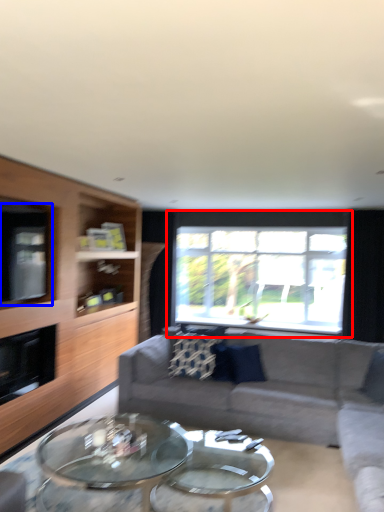
Question: Among these objects, which one is farthest to the camera, window (highlighted by a red box) or window screen (highlighted by a blue box)?

Choices:
 (A) window
 (B) window screen

Answer: (A)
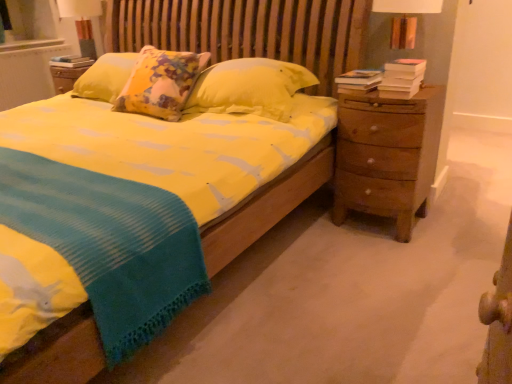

※ ※ ※

Pull out every line of text from the material above and reproduce it verbatim, leaving out the pictures.

Answer to this exercise:
Question: Among these objects, which one is farthest to the camera, window (highlighted by a red box) or window screen (highlighted by a blue box)?

Choices:
 (A) window
 (B) window screen

Answer: (A)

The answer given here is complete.